───── GIVEN ENTRIES ─────

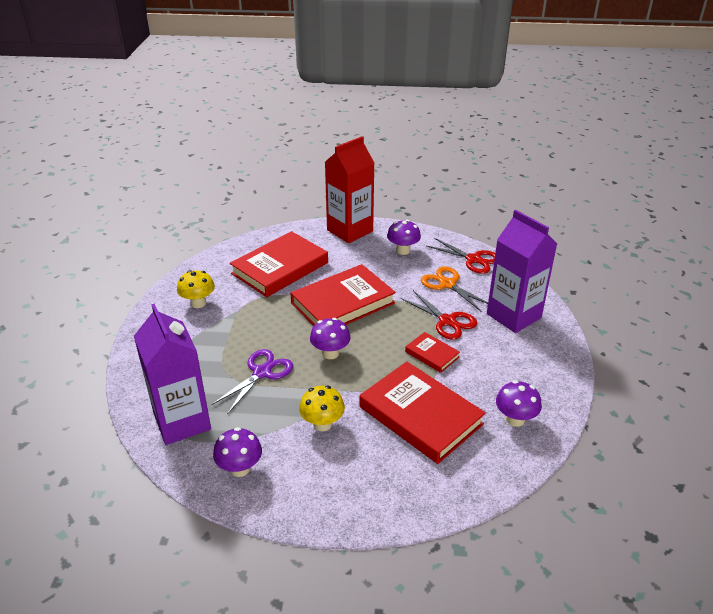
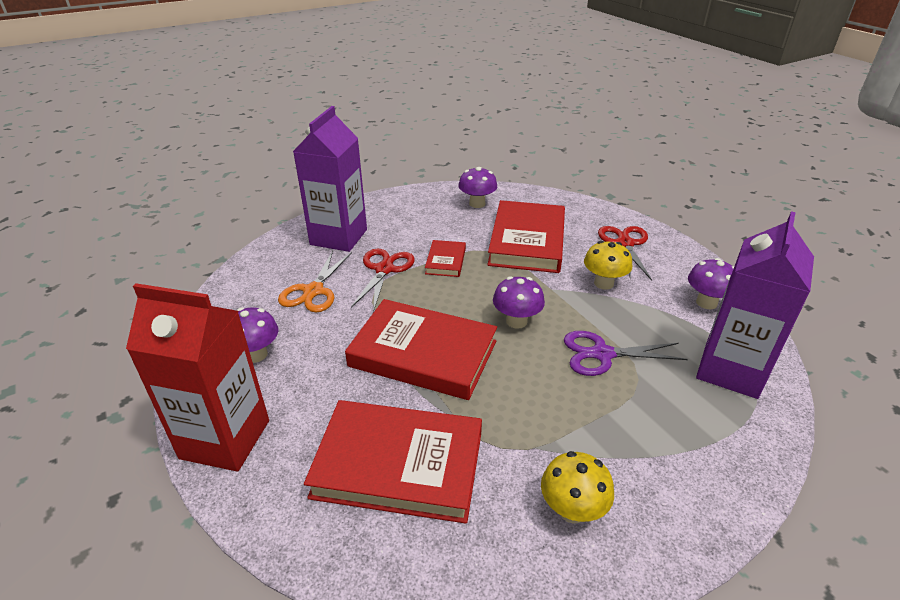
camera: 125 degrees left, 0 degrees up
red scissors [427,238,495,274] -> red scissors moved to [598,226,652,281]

─────
───── GIVEN ENTRIES ─────

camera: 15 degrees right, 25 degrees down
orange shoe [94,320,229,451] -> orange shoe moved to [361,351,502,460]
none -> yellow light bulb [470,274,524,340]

─────

EXERCISE DIRECTIONS: Return only the part of the records above that opens with the line containing "camera: 125 degrees left, 0 degrees up" and closes with the line containing "red scissors [427,238,495,274]", ends included.

REPLY TO THE EXERCISE:
camera: 125 degrees left, 0 degrees up
red scissors [427,238,495,274] -> red scissors moved to [598,226,652,281]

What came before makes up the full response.